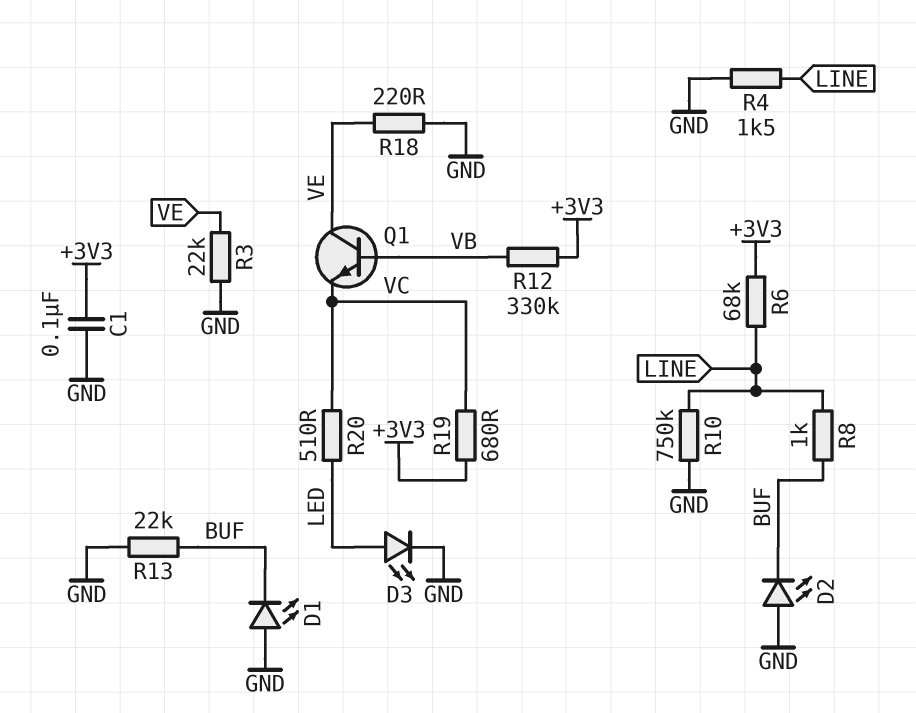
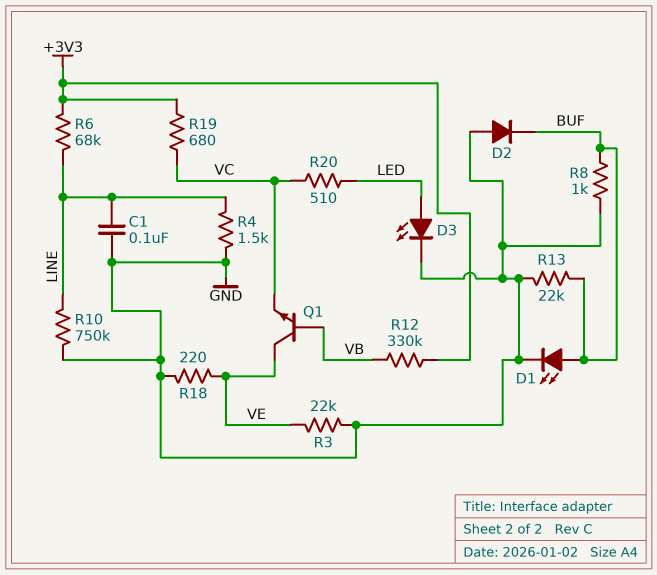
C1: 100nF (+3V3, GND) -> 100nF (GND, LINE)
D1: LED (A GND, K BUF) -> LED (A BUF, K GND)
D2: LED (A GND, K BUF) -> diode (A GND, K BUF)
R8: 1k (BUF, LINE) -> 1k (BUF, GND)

- - - - -

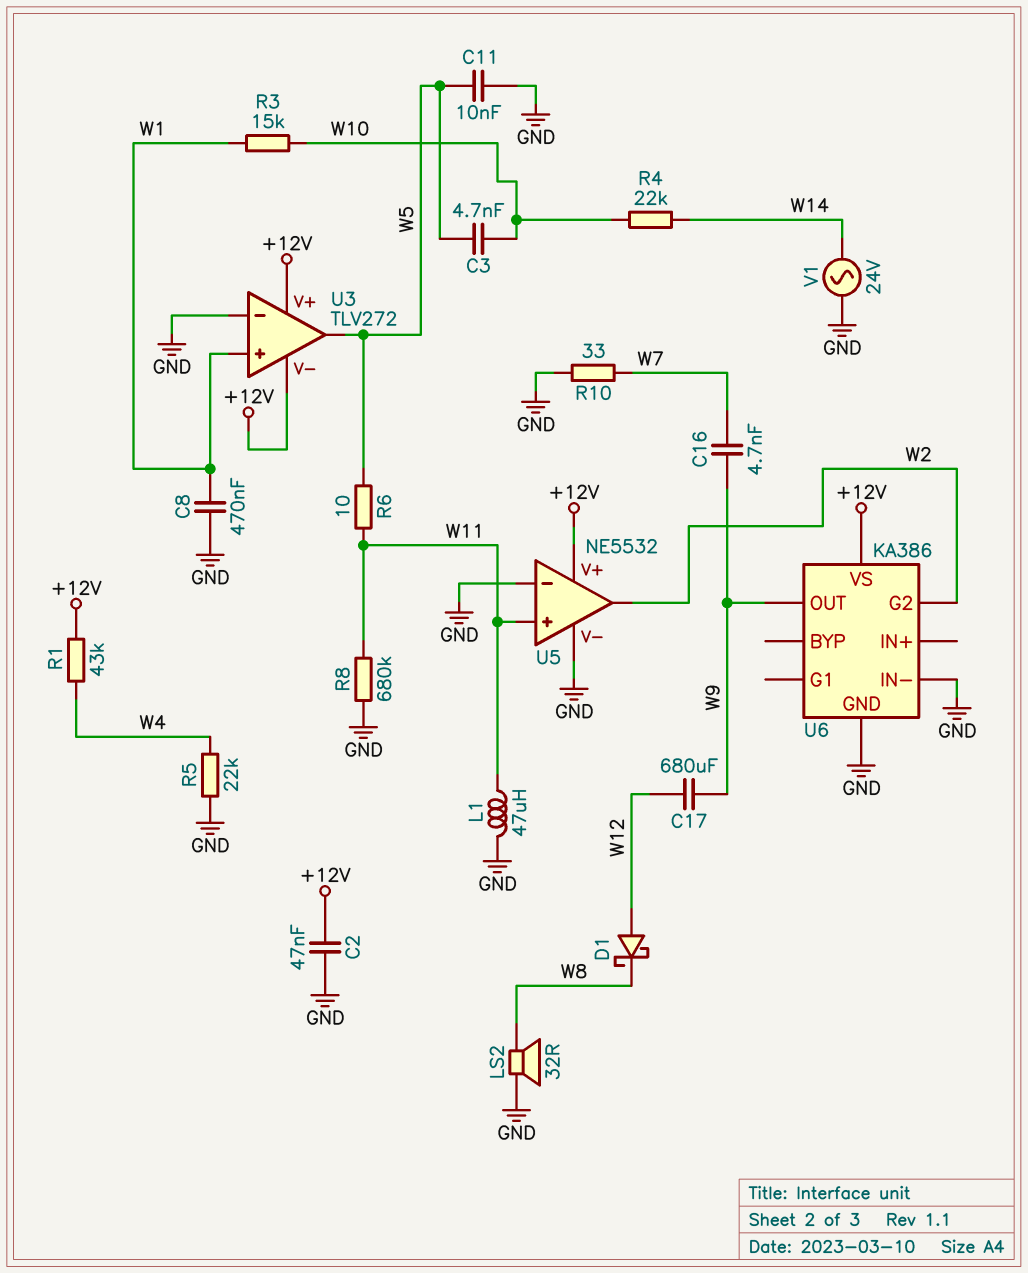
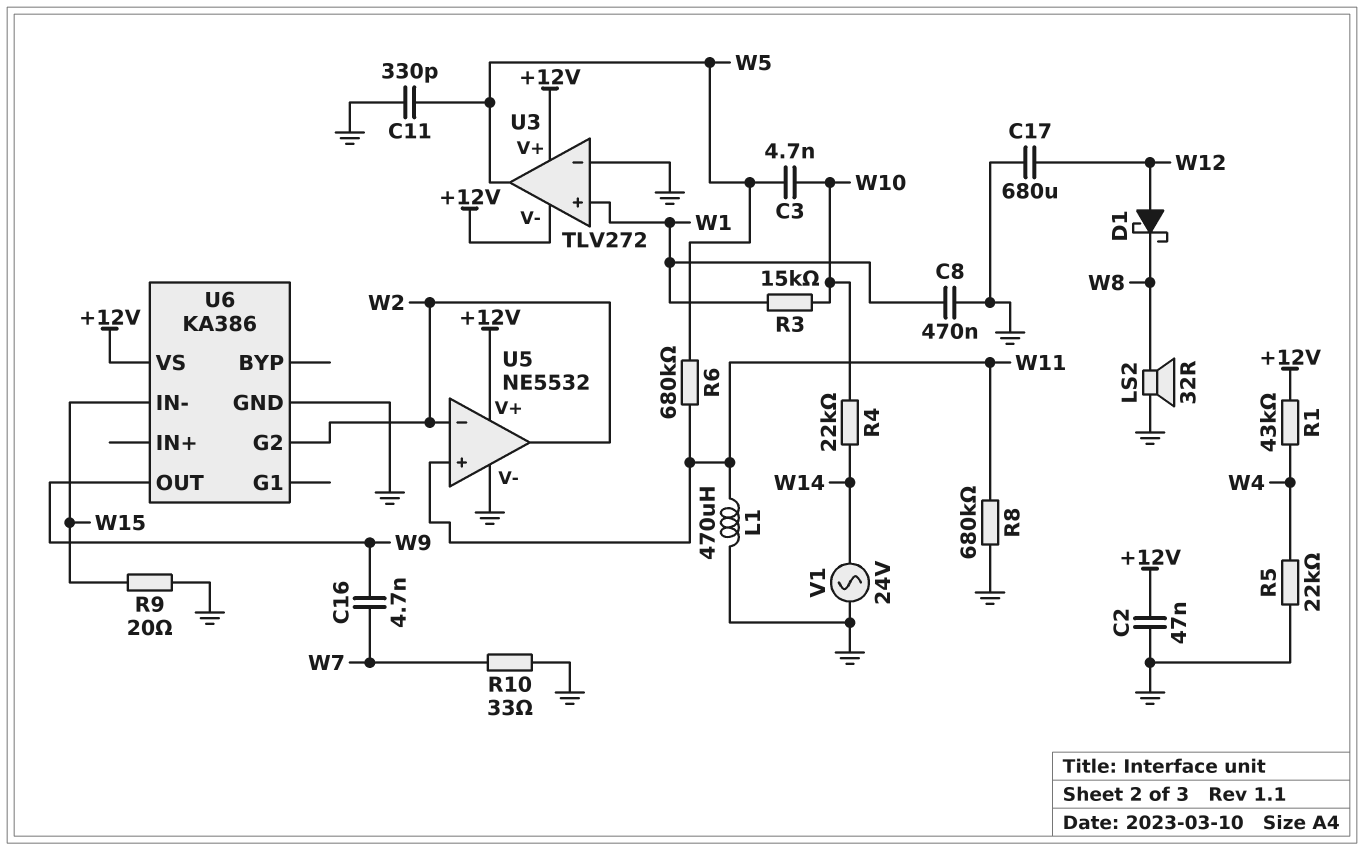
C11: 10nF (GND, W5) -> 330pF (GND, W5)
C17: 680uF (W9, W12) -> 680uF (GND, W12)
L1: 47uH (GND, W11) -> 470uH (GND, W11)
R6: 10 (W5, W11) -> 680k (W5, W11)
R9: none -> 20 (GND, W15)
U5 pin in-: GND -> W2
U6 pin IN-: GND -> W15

- - - - -

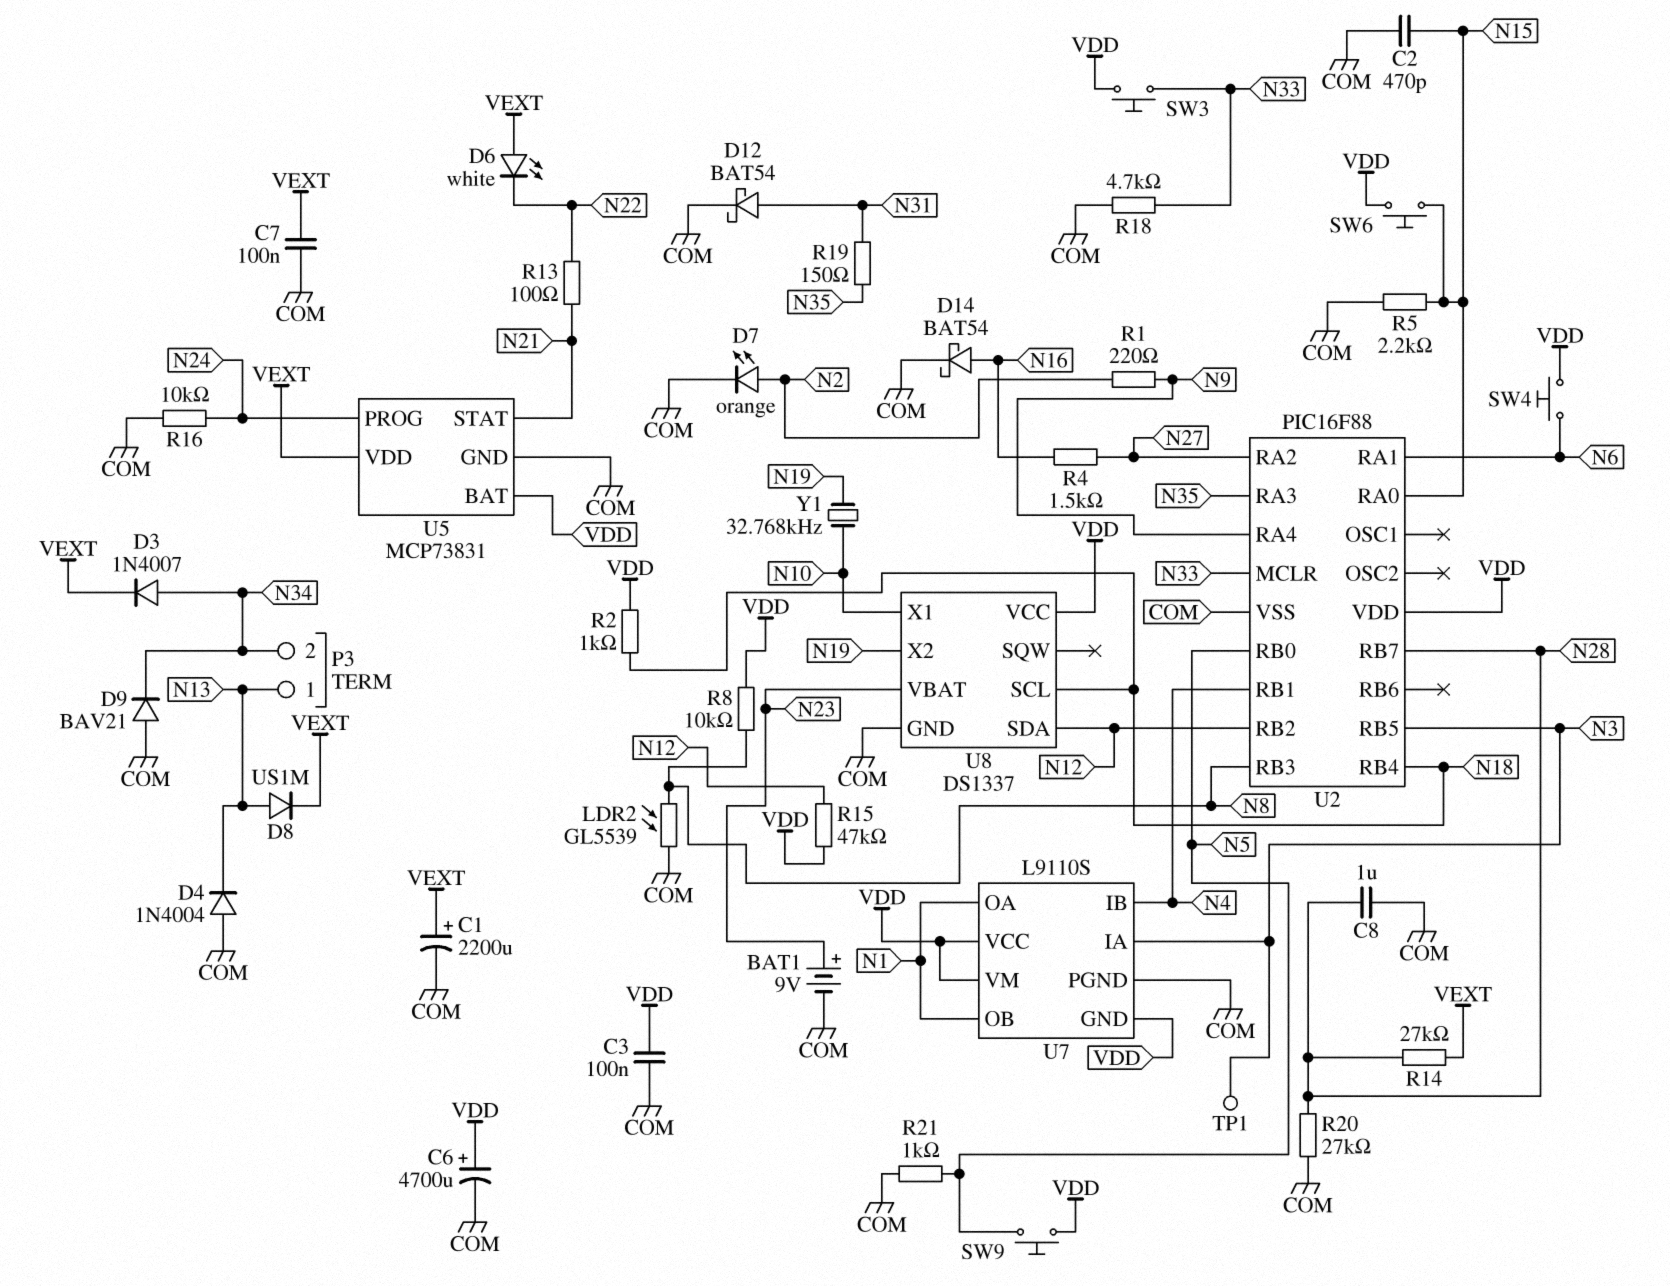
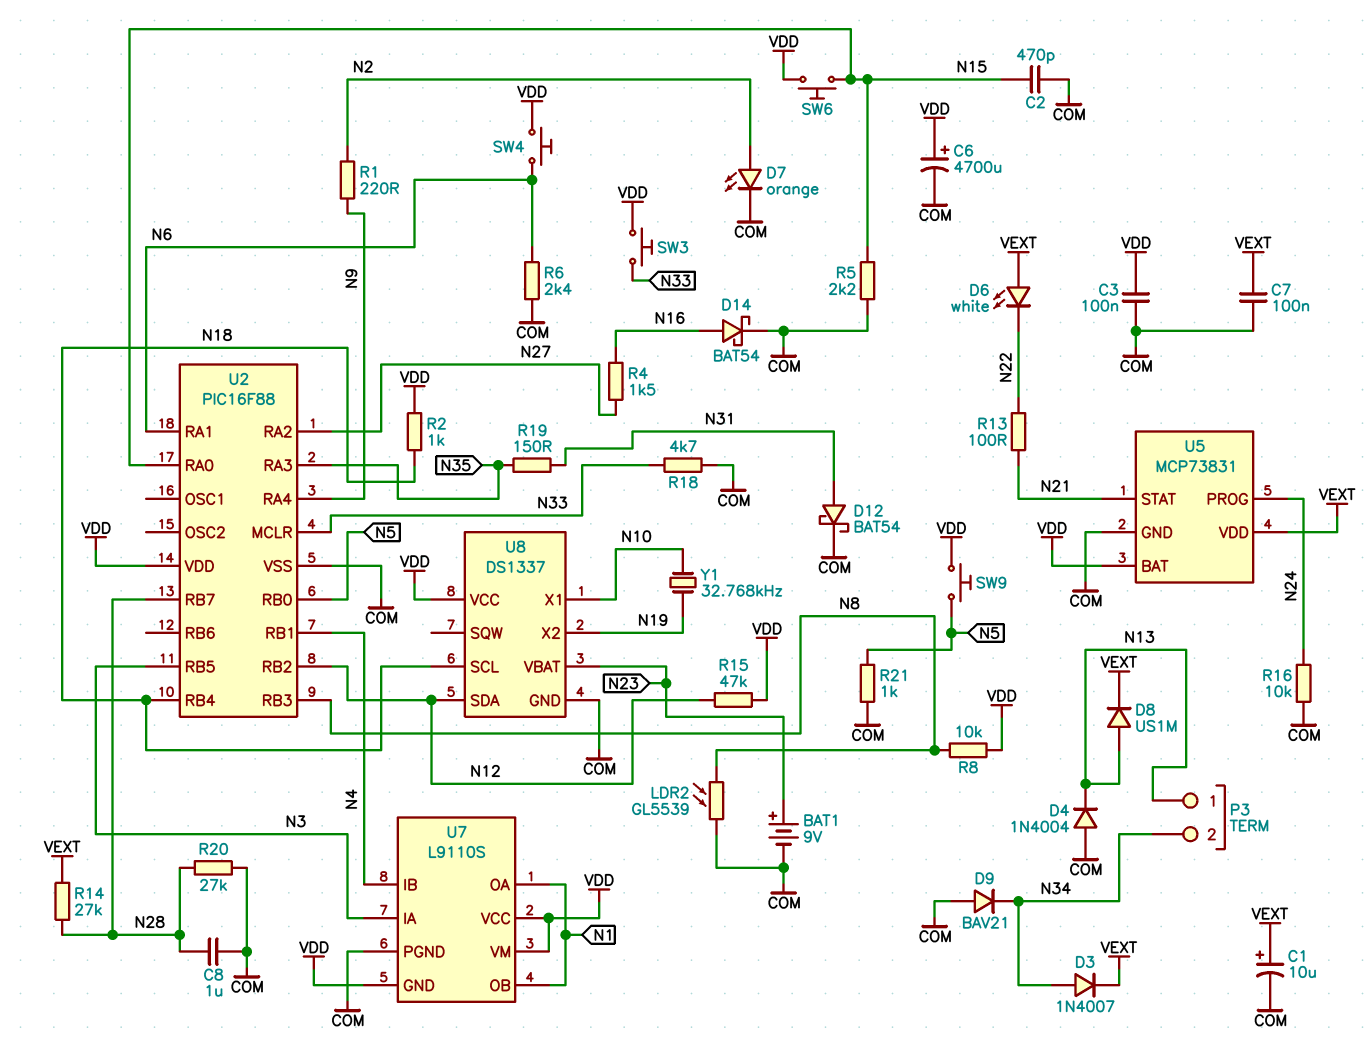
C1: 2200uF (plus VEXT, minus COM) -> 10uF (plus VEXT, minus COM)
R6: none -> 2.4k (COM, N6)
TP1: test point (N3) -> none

- - - - -

- Exercise requirements:
Write down exactly the span of lines above from the one containing "C11: 10nF (GND, W5) -> 330pF (GND, W5)" to the one containing "U6 pin IN-: GND -> W15", both ends included.

- Answer section:
C11: 10nF (GND, W5) -> 330pF (GND, W5)
C17: 680uF (W9, W12) -> 680uF (GND, W12)
L1: 47uH (GND, W11) -> 470uH (GND, W11)
R6: 10 (W5, W11) -> 680k (W5, W11)
R9: none -> 20 (GND, W15)
U5 pin in-: GND -> W2
U6 pin IN-: GND -> W15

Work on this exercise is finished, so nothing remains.